▶ TASK DIRECTIONS
With images removed, return the whole listing exactly as written.

▶ INFORMATION
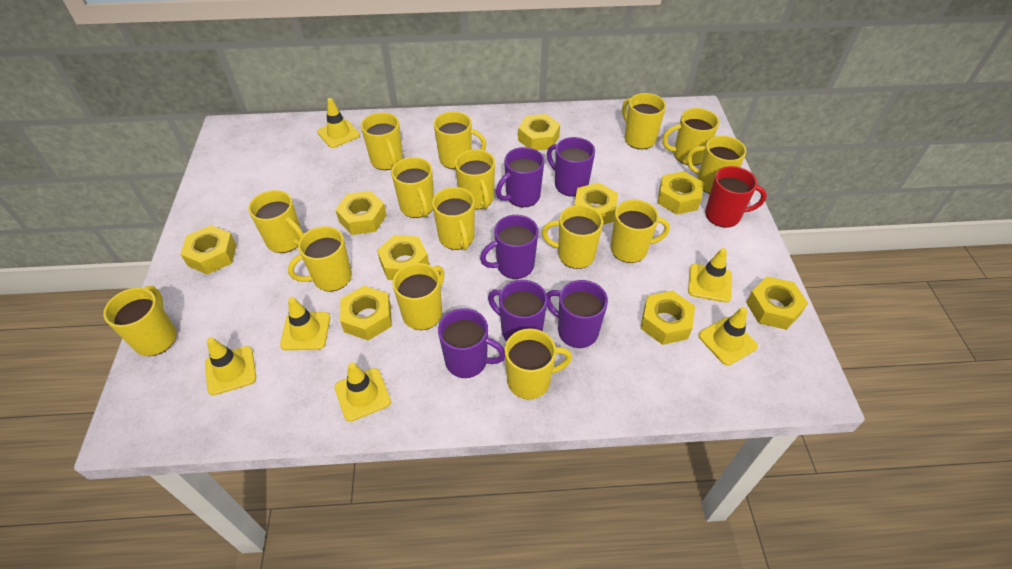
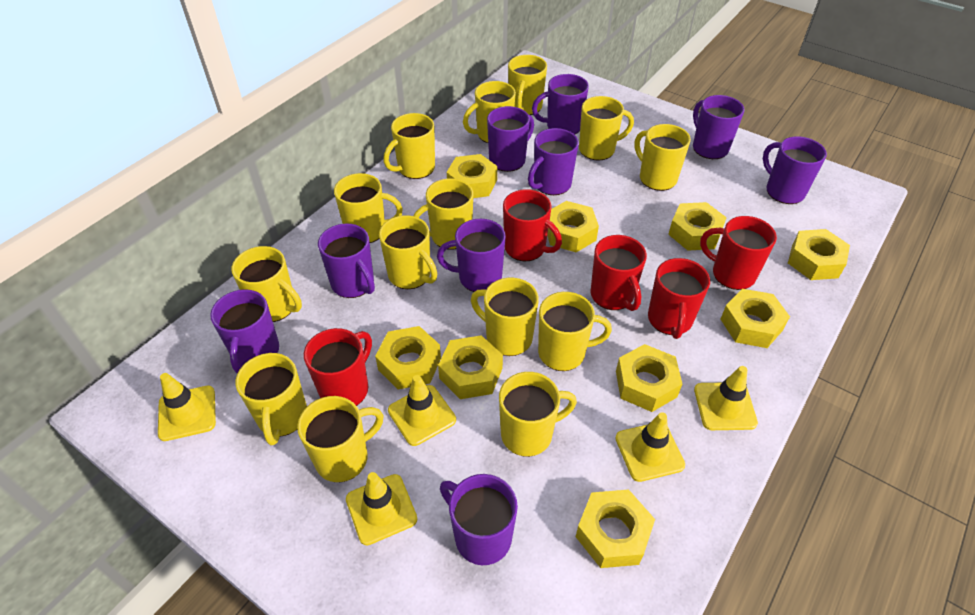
purple mug: 6 -> 9
red mug: 1 -> 5
yellow mug: 15 -> 14
yellow traffic cone: 6 -> 5

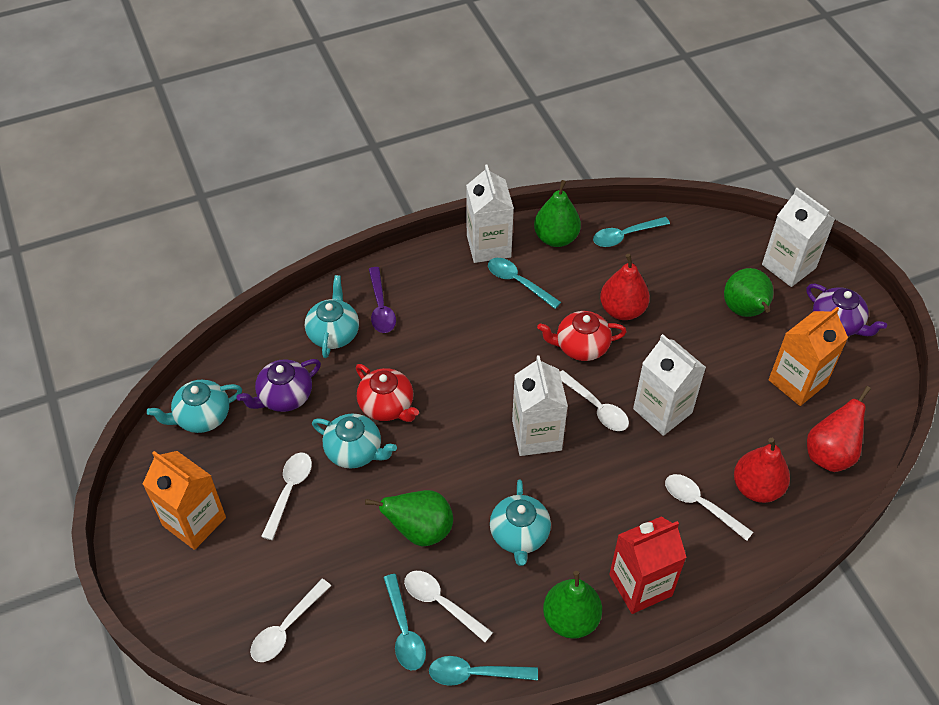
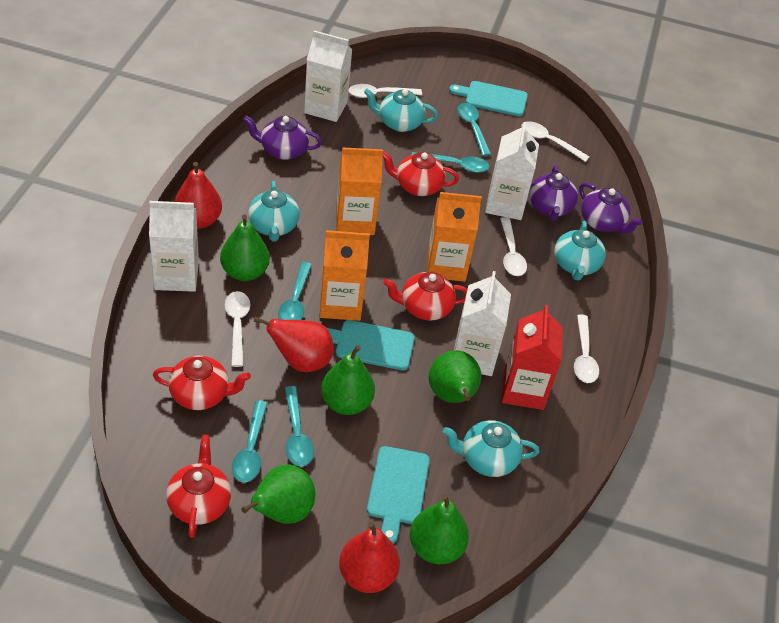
green pear: 4 -> 5
orange carton: 2 -> 3
purple spoon: 1 -> 0
purple teapot: 2 -> 3
red teapot: 2 -> 4
turquoise cutting board: 0 -> 3
turquoise spoon: 4 -> 5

▶ TASK OUTPUT
purple mug: 6 -> 9
red mug: 1 -> 5
yellow mug: 15 -> 14
yellow traffic cone: 6 -> 5

green pear: 4 -> 5
orange carton: 2 -> 3
purple spoon: 1 -> 0
purple teapot: 2 -> 3
red teapot: 2 -> 4
turquoise cutting board: 0 -> 3
turquoise spoon: 4 -> 5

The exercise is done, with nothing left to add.